[Object correspondence data]
↓

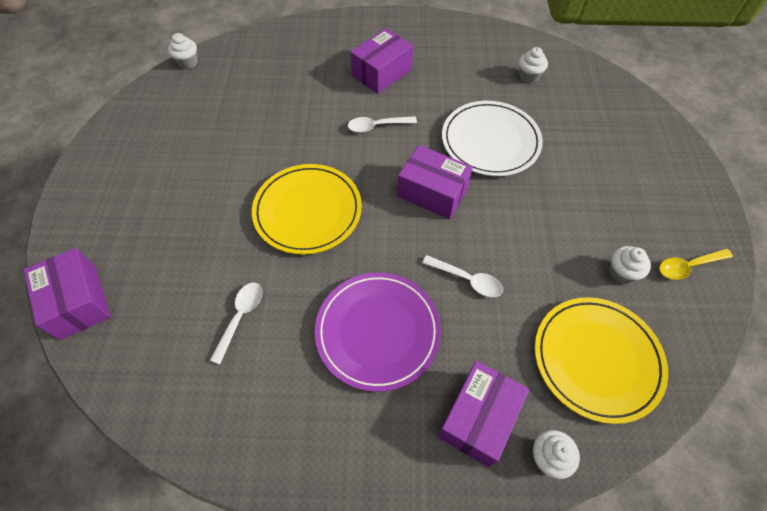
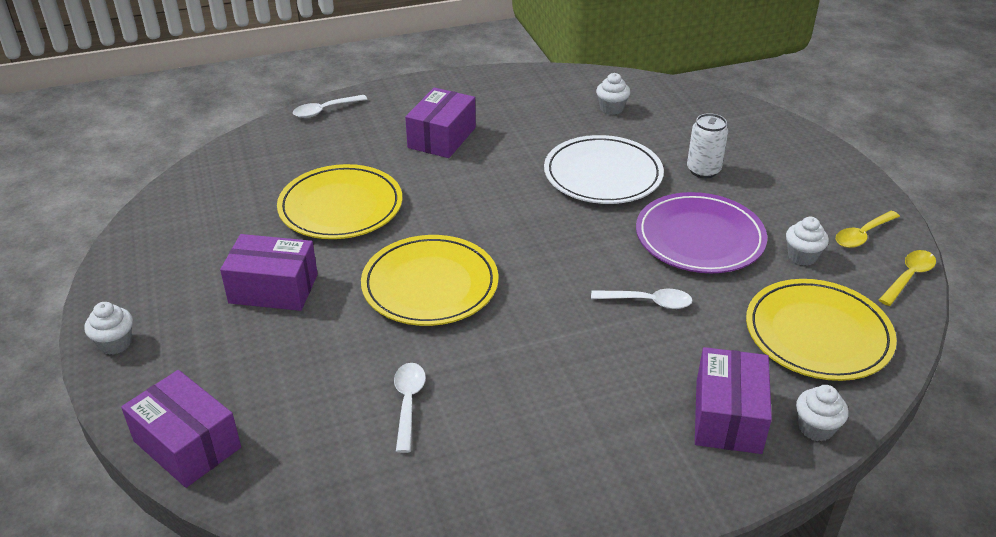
camera: 20 degrees left, 20 degrees down
(188, 62) = (187, 175): white cupcake -> white cupcake (115, 343)
(278, 119) = (341, 207): none -> yellow plate
(377, 126) = (465, 188): white spoon -> white spoon (325, 110)
(377, 331) = (576, 373): purple plate -> purple plate (699, 238)
(432, 192) = (565, 234): purple box -> purple box (273, 288)
(576, 159) = (703, 170): none -> white can
(710, 325) = (908, 277): none -> yellow spoon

↑

[REQUIRED WORK]
Write the records out in full, word for word; leave every picture behind.

[RESULT FOR THIS EXERCISE]
camera: 20 degrees left, 20 degrees down
(188, 62) = (187, 175): white cupcake -> white cupcake (115, 343)
(278, 119) = (341, 207): none -> yellow plate
(377, 126) = (465, 188): white spoon -> white spoon (325, 110)
(377, 331) = (576, 373): purple plate -> purple plate (699, 238)
(432, 192) = (565, 234): purple box -> purple box (273, 288)
(576, 159) = (703, 170): none -> white can
(710, 325) = (908, 277): none -> yellow spoon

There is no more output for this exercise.